Material to process Block Start

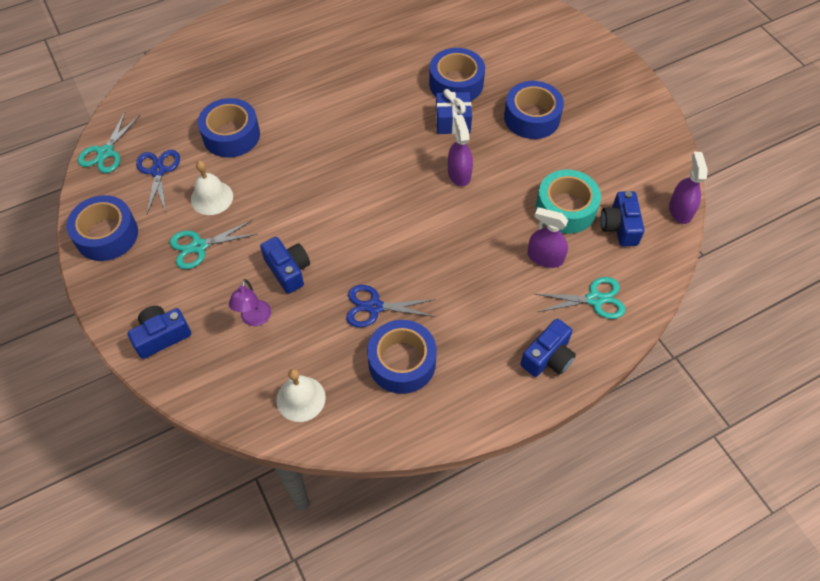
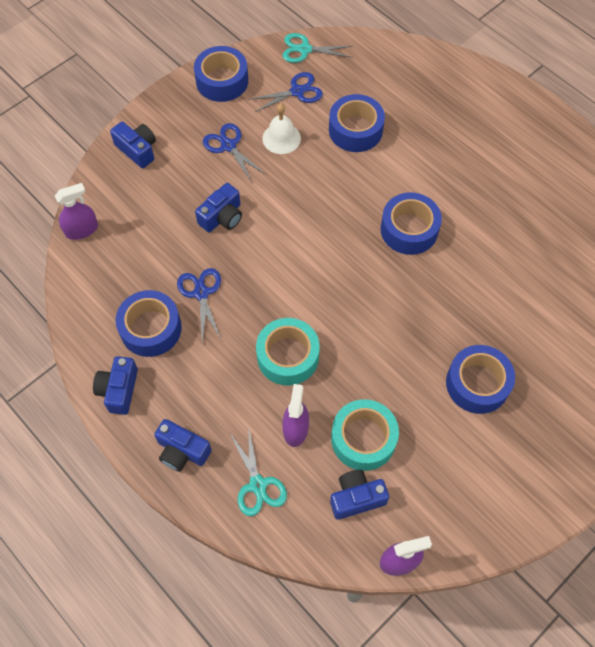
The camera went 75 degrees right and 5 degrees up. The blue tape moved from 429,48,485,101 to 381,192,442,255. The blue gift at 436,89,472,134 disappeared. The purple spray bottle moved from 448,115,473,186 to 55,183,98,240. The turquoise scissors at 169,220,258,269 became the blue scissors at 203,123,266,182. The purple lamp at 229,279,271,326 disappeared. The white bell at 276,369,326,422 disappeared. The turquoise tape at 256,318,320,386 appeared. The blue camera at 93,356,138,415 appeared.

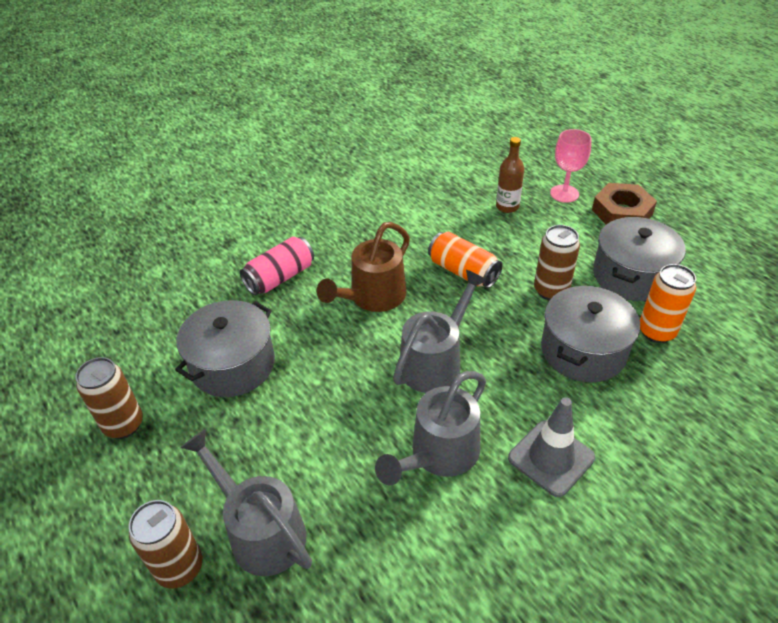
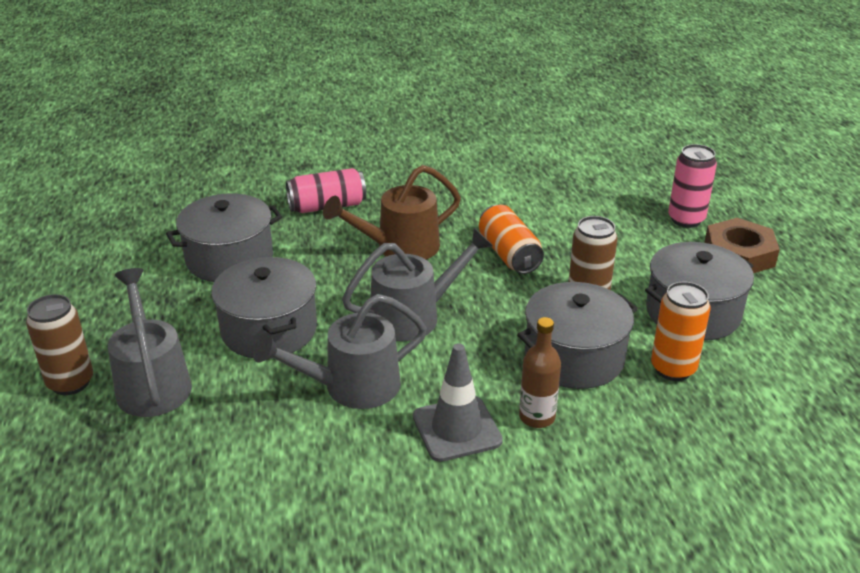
The camera went 25 degrees right and 10 degrees down. The pink goblet at 550,129,591,203 was replaced by the pink can at 668,144,717,228. The brown bottle moved from 496,137,524,213 to 519,317,561,428. The brown can at 75,357,143,439 disappeared. The grey pot at 211,257,317,359 appeared.

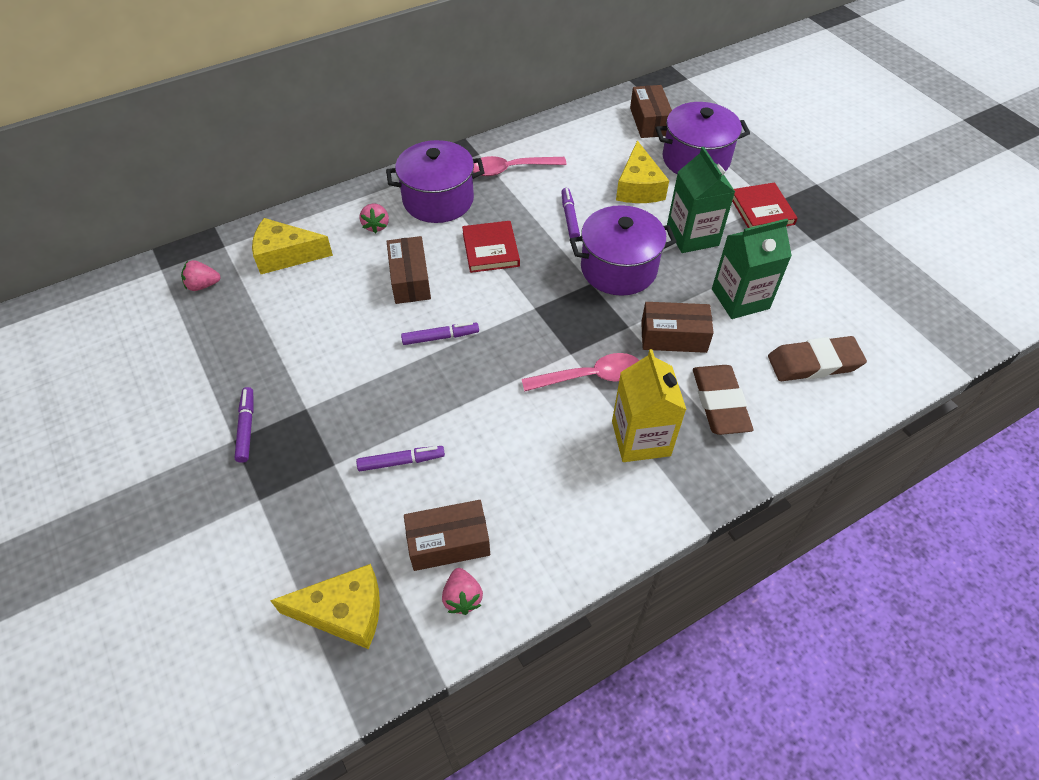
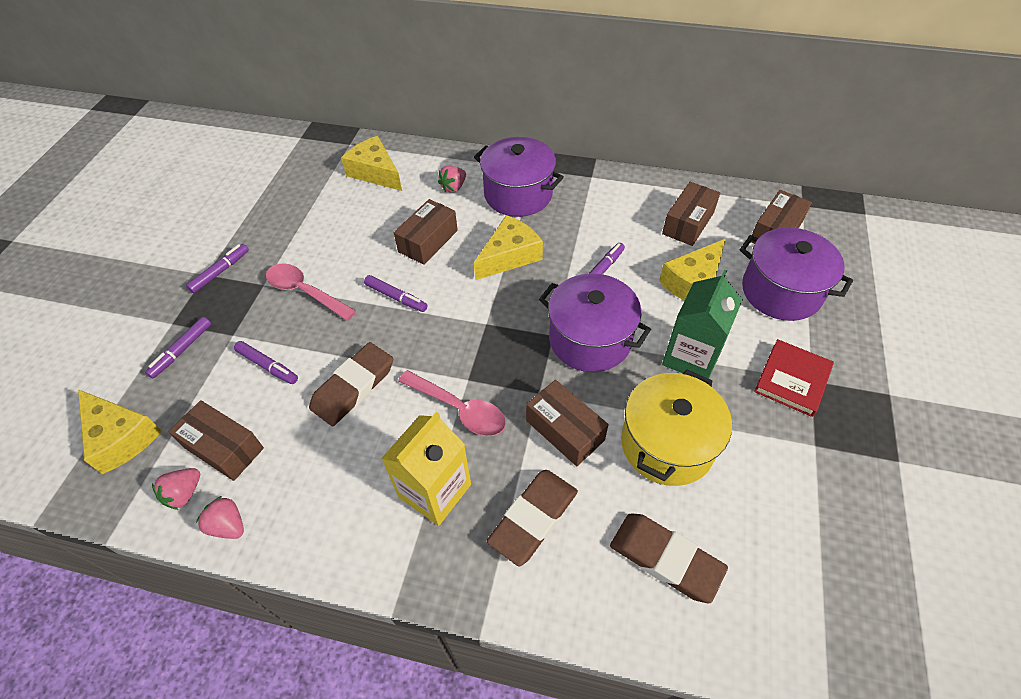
The camera went 45 degrees right and 0 degrees up. The pink spoon moved from 473,156,566,176 to 266,263,356,321. The green carton at 712,219,792,319 was replaced by the yellow pot at 621,370,732,486. The red book at 462,221,520,273 was replaced by the yellow cheese at 474,215,543,280. The pink strawberry moved from 181,260,221,291 to 196,496,244,539. The brown box at 662,182,720,246 appeared. The purple marker at 145,317,211,378 appeared. The brown eraser at 309,342,393,426 appeared.

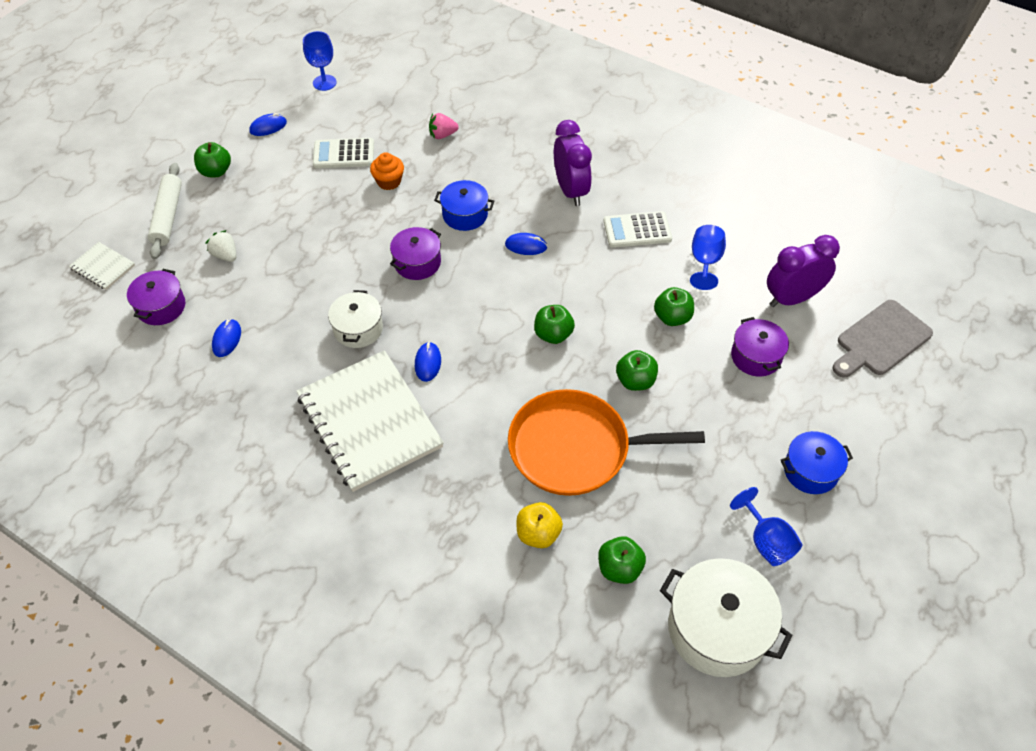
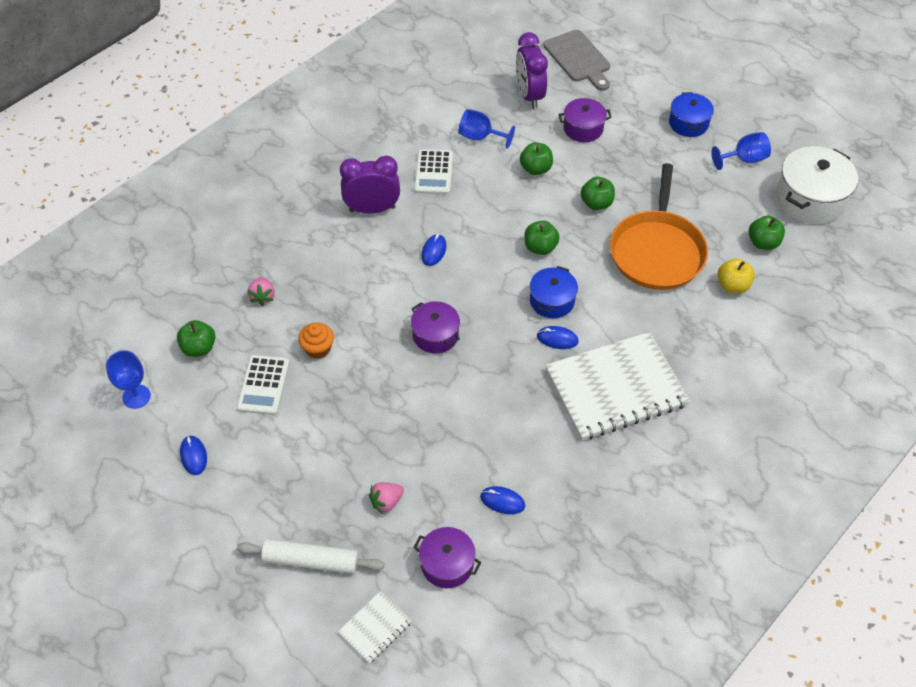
The camera went 80 degrees left and 0 degrees up. The green apple moved from 194,142,231,177 to 177,320,215,357. The blue pot moved from 434,180,494,231 to 530,266,578,318. The white strawberry at 206,230,236,262 became the pink strawberry at 369,482,404,514. The white pot at 328,290,383,348 disappeared.

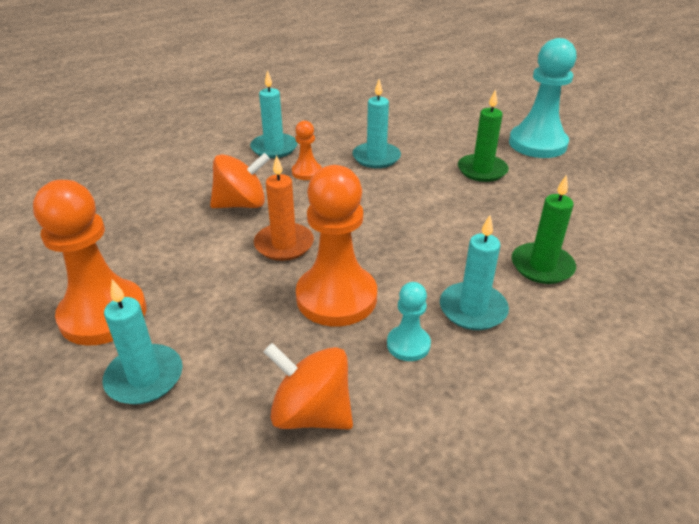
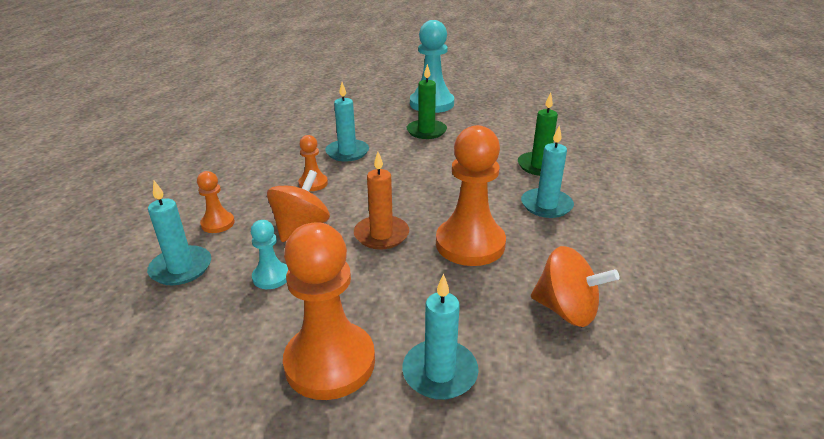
The camera went 45 degrees left and 5 degrees down. The turquoise candle moved from 250,70,298,158 to 147,181,211,285. The turquoise pawn moved from 387,282,431,361 to 251,220,288,289. The orange spinning top at 264,343,353,430 turned 135 degrees counterclockwise. The orange pawn at 197,171,235,233 appeared.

Material to process Block End

**Task instructions:** Type the listing above out again exactly, and omit all pictures.

**Answer:**
The camera went 75 degrees right and 5 degrees up. The blue tape moved from 429,48,485,101 to 381,192,442,255. The blue gift at 436,89,472,134 disappeared. The purple spray bottle moved from 448,115,473,186 to 55,183,98,240. The turquoise scissors at 169,220,258,269 became the blue scissors at 203,123,266,182. The purple lamp at 229,279,271,326 disappeared. The white bell at 276,369,326,422 disappeared. The turquoise tape at 256,318,320,386 appeared. The blue camera at 93,356,138,415 appeared.

The camera went 25 degrees right and 10 degrees down. The pink goblet at 550,129,591,203 was replaced by the pink can at 668,144,717,228. The brown bottle moved from 496,137,524,213 to 519,317,561,428. The brown can at 75,357,143,439 disappeared. The grey pot at 211,257,317,359 appeared.

The camera went 45 degrees right and 0 degrees up. The pink spoon moved from 473,156,566,176 to 266,263,356,321. The green carton at 712,219,792,319 was replaced by the yellow pot at 621,370,732,486. The red book at 462,221,520,273 was replaced by the yellow cheese at 474,215,543,280. The pink strawberry moved from 181,260,221,291 to 196,496,244,539. The brown box at 662,182,720,246 appeared. The purple marker at 145,317,211,378 appeared. The brown eraser at 309,342,393,426 appeared.

The camera went 80 degrees left and 0 degrees up. The green apple moved from 194,142,231,177 to 177,320,215,357. The blue pot moved from 434,180,494,231 to 530,266,578,318. The white strawberry at 206,230,236,262 became the pink strawberry at 369,482,404,514. The white pot at 328,290,383,348 disappeared.

The camera went 45 degrees left and 5 degrees down. The turquoise candle moved from 250,70,298,158 to 147,181,211,285. The turquoise pawn moved from 387,282,431,361 to 251,220,288,289. The orange spinning top at 264,343,353,430 turned 135 degrees counterclockwise. The orange pawn at 197,171,235,233 appeared.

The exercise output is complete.